### [MATERIAL TO PROCESS]

---

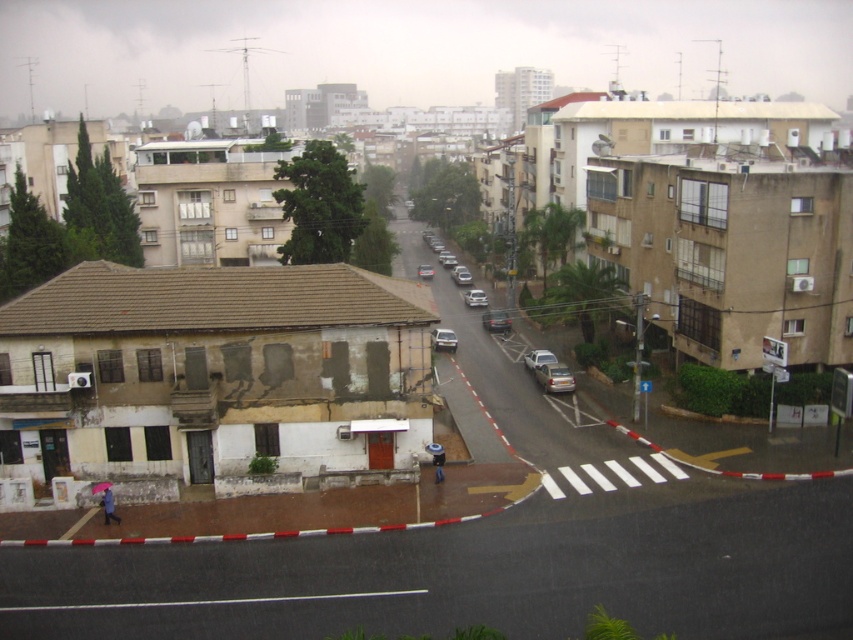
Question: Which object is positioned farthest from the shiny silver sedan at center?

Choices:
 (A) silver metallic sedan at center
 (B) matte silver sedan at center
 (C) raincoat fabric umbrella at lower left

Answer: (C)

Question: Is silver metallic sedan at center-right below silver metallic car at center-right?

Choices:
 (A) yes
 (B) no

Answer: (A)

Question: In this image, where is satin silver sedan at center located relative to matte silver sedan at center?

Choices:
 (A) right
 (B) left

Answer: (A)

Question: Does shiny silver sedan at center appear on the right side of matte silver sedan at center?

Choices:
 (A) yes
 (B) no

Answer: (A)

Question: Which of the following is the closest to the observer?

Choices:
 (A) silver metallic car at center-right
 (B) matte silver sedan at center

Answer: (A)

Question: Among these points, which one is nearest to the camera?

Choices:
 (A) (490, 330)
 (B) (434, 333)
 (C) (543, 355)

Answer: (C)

---

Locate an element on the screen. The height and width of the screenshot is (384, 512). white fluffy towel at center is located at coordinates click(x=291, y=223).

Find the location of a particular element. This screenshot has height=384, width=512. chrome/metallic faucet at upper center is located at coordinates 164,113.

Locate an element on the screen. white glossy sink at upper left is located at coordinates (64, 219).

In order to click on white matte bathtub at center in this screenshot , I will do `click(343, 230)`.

---

### [INSTRUCTIONS FOR THE TASK]
Retype everything from the line containing "Question: In this" down to the line containing "Question: Which of", keeping both of those lines.

### [RESULT OF THIS TASK]
Question: In this image, where is satin silver sedan at center located relative to matte silver sedan at center?

Choices:
 (A) right
 (B) left

Answer: (A)

Question: Does shiny silver sedan at center appear on the right side of matte silver sedan at center?

Choices:
 (A) yes
 (B) no

Answer: (A)

Question: Which of the following is the closest to the observer?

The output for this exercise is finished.